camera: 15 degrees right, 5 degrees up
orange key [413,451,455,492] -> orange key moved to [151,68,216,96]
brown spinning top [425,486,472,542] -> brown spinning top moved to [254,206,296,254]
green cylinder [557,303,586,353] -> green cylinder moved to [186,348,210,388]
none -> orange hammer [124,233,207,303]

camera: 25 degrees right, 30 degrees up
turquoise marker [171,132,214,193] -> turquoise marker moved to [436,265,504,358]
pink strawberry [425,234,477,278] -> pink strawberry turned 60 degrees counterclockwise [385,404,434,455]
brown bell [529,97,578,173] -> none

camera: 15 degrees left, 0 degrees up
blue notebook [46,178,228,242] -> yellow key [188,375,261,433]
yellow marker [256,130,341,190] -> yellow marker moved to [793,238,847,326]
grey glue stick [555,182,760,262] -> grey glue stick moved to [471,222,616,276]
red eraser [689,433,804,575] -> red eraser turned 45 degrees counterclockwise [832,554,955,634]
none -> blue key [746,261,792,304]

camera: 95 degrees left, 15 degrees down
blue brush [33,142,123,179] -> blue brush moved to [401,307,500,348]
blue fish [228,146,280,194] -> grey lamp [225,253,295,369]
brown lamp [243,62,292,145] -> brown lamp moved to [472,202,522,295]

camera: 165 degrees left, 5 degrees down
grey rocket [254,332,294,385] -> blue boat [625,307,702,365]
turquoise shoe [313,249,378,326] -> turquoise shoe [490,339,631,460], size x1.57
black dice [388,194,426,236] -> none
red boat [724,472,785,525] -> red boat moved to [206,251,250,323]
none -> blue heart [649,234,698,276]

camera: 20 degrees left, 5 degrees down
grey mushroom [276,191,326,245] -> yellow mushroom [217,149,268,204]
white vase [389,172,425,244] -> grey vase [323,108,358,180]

◆ **Exercise prompt**
All lines in the listing above between the line with "orange key [413,451,455,492]" and the line with "red eraser [689,433,804,575]", inclusive, should be set down exactly, and no line outside that range.

◆ **Exercise answer**
orange key [413,451,455,492] -> orange key moved to [151,68,216,96]
brown spinning top [425,486,472,542] -> brown spinning top moved to [254,206,296,254]
green cylinder [557,303,586,353] -> green cylinder moved to [186,348,210,388]
none -> orange hammer [124,233,207,303]

camera: 25 degrees right, 30 degrees up
turquoise marker [171,132,214,193] -> turquoise marker moved to [436,265,504,358]
pink strawberry [425,234,477,278] -> pink strawberry turned 60 degrees counterclockwise [385,404,434,455]
brown bell [529,97,578,173] -> none

camera: 15 degrees left, 0 degrees up
blue notebook [46,178,228,242] -> yellow key [188,375,261,433]
yellow marker [256,130,341,190] -> yellow marker moved to [793,238,847,326]
grey glue stick [555,182,760,262] -> grey glue stick moved to [471,222,616,276]
red eraser [689,433,804,575] -> red eraser turned 45 degrees counterclockwise [832,554,955,634]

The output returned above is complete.